Data supplied
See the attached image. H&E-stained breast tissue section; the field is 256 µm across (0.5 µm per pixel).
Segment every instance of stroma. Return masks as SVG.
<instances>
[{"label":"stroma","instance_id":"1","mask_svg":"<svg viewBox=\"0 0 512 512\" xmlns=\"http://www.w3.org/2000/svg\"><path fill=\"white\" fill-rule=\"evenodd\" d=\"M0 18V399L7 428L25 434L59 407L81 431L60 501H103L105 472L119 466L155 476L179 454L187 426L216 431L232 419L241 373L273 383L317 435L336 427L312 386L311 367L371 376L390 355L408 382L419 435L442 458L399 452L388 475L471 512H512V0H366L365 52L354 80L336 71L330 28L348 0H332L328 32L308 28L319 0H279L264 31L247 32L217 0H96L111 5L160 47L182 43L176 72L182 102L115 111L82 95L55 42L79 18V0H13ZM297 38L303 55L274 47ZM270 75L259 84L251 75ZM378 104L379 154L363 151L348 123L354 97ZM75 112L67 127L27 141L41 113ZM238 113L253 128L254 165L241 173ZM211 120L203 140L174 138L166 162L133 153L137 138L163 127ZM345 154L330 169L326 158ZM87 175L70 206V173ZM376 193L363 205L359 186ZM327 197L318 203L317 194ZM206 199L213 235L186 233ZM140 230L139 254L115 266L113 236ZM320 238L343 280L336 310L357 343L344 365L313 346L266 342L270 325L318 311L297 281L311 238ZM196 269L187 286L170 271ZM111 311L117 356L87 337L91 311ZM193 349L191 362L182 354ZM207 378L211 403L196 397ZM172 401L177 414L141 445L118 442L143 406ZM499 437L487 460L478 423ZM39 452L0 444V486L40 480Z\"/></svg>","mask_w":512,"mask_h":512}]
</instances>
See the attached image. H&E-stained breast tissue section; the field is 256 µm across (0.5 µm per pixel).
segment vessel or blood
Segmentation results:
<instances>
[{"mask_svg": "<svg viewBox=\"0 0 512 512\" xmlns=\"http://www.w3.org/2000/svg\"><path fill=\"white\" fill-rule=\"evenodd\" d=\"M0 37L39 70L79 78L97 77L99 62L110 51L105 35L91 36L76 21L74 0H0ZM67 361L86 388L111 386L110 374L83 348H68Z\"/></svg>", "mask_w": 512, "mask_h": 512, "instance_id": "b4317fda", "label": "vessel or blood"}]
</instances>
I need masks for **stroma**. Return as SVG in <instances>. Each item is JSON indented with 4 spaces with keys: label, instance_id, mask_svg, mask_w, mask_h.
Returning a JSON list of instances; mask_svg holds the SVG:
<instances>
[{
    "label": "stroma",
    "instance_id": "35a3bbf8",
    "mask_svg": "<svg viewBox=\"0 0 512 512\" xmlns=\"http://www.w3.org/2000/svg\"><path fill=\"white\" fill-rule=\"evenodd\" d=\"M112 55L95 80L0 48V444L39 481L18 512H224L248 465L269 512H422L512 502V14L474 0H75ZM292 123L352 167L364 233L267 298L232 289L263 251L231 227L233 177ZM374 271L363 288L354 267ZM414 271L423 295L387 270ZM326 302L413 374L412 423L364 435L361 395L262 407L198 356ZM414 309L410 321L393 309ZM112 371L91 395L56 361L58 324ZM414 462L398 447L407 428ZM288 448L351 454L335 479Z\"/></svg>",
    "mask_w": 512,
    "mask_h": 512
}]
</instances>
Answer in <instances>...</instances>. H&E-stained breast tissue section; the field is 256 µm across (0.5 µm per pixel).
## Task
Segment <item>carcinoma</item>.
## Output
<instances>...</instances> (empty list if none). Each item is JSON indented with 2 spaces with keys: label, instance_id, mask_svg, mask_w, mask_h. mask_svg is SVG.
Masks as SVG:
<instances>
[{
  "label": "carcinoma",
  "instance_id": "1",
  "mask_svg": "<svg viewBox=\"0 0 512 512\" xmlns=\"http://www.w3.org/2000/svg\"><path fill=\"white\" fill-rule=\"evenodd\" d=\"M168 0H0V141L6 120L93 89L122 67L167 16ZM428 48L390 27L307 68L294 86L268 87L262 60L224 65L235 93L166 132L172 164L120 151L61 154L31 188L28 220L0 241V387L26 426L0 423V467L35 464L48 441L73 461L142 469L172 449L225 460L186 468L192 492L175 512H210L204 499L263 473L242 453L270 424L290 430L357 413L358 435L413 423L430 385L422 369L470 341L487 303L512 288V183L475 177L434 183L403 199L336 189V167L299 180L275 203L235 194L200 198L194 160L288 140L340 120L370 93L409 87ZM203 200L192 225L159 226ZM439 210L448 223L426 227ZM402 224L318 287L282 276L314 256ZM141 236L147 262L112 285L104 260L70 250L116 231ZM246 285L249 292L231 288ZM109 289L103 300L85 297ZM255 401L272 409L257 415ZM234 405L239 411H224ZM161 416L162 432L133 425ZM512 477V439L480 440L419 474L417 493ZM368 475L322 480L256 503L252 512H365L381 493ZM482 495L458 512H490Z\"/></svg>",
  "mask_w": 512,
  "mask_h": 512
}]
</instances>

What you will do
All of the lines above need to be given again exactly.

Result of the task
See the attached image. H&E-stained breast tissue section; the field is 256 µm across (0.5 µm per pixel).
Segment every instance of stroma. Return masks as SVG.
<instances>
[{"label":"stroma","instance_id":"1","mask_svg":"<svg viewBox=\"0 0 512 512\" xmlns=\"http://www.w3.org/2000/svg\"><path fill=\"white\" fill-rule=\"evenodd\" d=\"M0 18V399L7 428L25 434L59 407L81 431L60 501H103L105 472L119 466L155 476L179 454L187 426L216 431L232 419L241 373L273 383L317 435L336 427L312 386L311 367L371 376L390 355L408 382L419 435L442 458L399 452L388 475L471 512H512V0H366L365 52L354 80L336 71L330 28L348 0H332L328 32L308 28L319 0H279L264 31L247 32L217 0H96L111 5L160 47L182 43L176 72L182 102L115 111L82 95L55 42L79 18V0H13ZM297 38L303 55L274 47ZM270 75L259 84L251 75ZM378 104L379 154L363 151L348 123L354 97ZM75 112L67 127L27 141L41 113ZM238 113L253 128L254 165L241 173ZM211 120L203 140L174 138L166 162L133 153L137 138L163 127ZM345 154L330 169L326 158ZM87 175L70 206V173ZM376 193L363 205L359 186ZM327 197L318 203L317 194ZM206 199L213 235L186 233ZM140 230L139 254L115 266L113 236ZM320 238L343 280L336 310L357 343L344 365L313 346L266 342L270 325L318 311L297 281L311 238ZM196 269L187 286L170 271ZM111 311L117 356L87 337L91 311ZM193 349L191 362L182 354ZM207 378L211 403L196 397ZM172 401L177 414L141 445L118 442L143 406ZM499 437L487 460L478 423ZM39 452L0 444V486L40 480Z\"/></svg>","mask_w":512,"mask_h":512}]
</instances>
See the attached image. H&E-stained breast tissue section; the field is 256 µm across (0.5 µm per pixel).
segment vessel or blood
Segmentation results:
<instances>
[{"mask_svg": "<svg viewBox=\"0 0 512 512\" xmlns=\"http://www.w3.org/2000/svg\"><path fill=\"white\" fill-rule=\"evenodd\" d=\"M0 37L39 70L79 78L97 77L99 62L110 51L105 35L91 36L76 21L74 0H0ZM67 361L86 388L111 386L110 374L83 348H68Z\"/></svg>", "mask_w": 512, "mask_h": 512, "instance_id": "b4317fda", "label": "vessel or blood"}]
</instances>
I need masks for **stroma**. Return as SVG in <instances>. Each item is JSON indented with 4 spaces with keys: label, instance_id, mask_svg, mask_w, mask_h.
Returning a JSON list of instances; mask_svg holds the SVG:
<instances>
[{
    "label": "stroma",
    "instance_id": "35a3bbf8",
    "mask_svg": "<svg viewBox=\"0 0 512 512\" xmlns=\"http://www.w3.org/2000/svg\"><path fill=\"white\" fill-rule=\"evenodd\" d=\"M112 55L95 80L0 48V444L39 481L18 512H224L248 465L269 512H422L512 502V14L474 0H75ZM292 123L352 167L364 233L267 298L232 289L263 251L231 227L233 177ZM374 271L363 288L354 267ZM414 271L423 295L387 270ZM326 302L413 374L412 423L364 435L361 395L262 407L198 356ZM414 309L410 321L393 309ZM112 371L91 395L56 361L58 324ZM414 462L398 447L407 428ZM288 448L351 454L335 479Z\"/></svg>",
    "mask_w": 512,
    "mask_h": 512
}]
</instances>
Answer in <instances>...</instances>. H&E-stained breast tissue section; the field is 256 µm across (0.5 µm per pixel).
## Task
Segment <item>carcinoma</item>.
## Output
<instances>...</instances> (empty list if none). Each item is JSON indented with 2 spaces with keys: label, instance_id, mask_svg, mask_w, mask_h. mask_svg is SVG.
Masks as SVG:
<instances>
[{
  "label": "carcinoma",
  "instance_id": "1",
  "mask_svg": "<svg viewBox=\"0 0 512 512\" xmlns=\"http://www.w3.org/2000/svg\"><path fill=\"white\" fill-rule=\"evenodd\" d=\"M168 0H0V141L6 120L93 89L122 67L167 16ZM428 48L390 27L307 68L294 86L268 87L262 60L224 65L235 93L166 132L172 164L120 151L61 154L31 188L28 220L0 241V387L26 426L0 423V467L35 464L48 441L73 461L142 469L172 449L225 460L186 468L192 492L175 512H210L204 499L263 473L242 453L270 424L290 430L357 413L358 435L413 423L430 385L422 369L470 341L487 303L512 288V183L475 177L434 183L403 199L336 189V167L299 180L275 203L235 194L200 198L194 160L288 140L340 120L370 93L409 87ZM203 200L192 225L159 226ZM439 210L448 223L426 227ZM402 224L318 287L282 276L314 256ZM141 236L147 262L112 285L104 260L70 250L116 231ZM246 285L249 292L231 288ZM109 289L103 300L85 297ZM255 401L272 409L257 415ZM234 405L239 411H224ZM161 416L162 432L133 425ZM512 477V439L480 440L419 474L417 493ZM368 475L322 480L256 503L252 512H365L381 493ZM482 495L458 512H490Z\"/></svg>",
  "mask_w": 512,
  "mask_h": 512
}]
</instances>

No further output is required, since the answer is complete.